* [What is expected]
Which lines of the data contain the string "rosa"? Show each of them.

==== Source data ====

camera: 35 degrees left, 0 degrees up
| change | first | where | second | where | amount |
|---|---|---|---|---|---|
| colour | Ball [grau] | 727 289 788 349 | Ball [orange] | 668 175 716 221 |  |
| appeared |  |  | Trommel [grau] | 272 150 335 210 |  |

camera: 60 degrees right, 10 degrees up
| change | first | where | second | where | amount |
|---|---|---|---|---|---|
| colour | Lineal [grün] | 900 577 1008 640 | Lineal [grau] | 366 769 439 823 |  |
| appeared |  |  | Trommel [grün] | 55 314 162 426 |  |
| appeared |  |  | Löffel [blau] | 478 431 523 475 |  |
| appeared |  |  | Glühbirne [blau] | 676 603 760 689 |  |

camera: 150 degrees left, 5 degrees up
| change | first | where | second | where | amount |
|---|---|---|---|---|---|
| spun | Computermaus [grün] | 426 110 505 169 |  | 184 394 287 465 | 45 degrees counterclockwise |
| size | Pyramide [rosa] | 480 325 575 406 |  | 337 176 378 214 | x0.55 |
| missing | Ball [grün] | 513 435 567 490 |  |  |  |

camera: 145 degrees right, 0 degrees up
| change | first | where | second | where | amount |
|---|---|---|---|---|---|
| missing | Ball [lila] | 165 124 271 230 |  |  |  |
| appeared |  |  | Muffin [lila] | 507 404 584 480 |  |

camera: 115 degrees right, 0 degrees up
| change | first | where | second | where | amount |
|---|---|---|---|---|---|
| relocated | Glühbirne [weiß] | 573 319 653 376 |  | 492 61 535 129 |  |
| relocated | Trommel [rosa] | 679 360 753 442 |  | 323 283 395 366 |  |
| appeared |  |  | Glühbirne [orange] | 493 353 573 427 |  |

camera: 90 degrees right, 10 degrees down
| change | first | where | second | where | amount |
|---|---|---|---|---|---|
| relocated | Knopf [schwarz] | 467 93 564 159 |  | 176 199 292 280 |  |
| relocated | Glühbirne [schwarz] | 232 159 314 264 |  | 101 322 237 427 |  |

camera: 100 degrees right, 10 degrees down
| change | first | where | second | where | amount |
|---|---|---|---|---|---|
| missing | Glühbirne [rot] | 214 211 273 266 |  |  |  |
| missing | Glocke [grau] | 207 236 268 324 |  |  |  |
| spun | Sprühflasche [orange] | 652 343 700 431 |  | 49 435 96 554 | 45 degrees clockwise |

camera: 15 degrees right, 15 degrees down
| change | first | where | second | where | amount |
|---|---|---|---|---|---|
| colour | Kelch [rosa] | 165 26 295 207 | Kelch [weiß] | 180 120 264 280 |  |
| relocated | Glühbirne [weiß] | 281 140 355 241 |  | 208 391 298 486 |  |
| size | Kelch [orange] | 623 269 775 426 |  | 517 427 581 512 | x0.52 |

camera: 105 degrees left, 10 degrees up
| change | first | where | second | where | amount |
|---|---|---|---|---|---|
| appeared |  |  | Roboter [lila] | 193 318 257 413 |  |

====

* [Response area]
| size | Pyramide [rosa] | 480 325 575 406 |  | 337 176 378 214 | x0.55 |
| relocated | Trommel [rosa] | 679 360 753 442 |  | 323 283 395 366 |  |
| colour | Kelch [rosa] | 165 26 295 207 | Kelch [weiß] | 180 120 264 280 |  |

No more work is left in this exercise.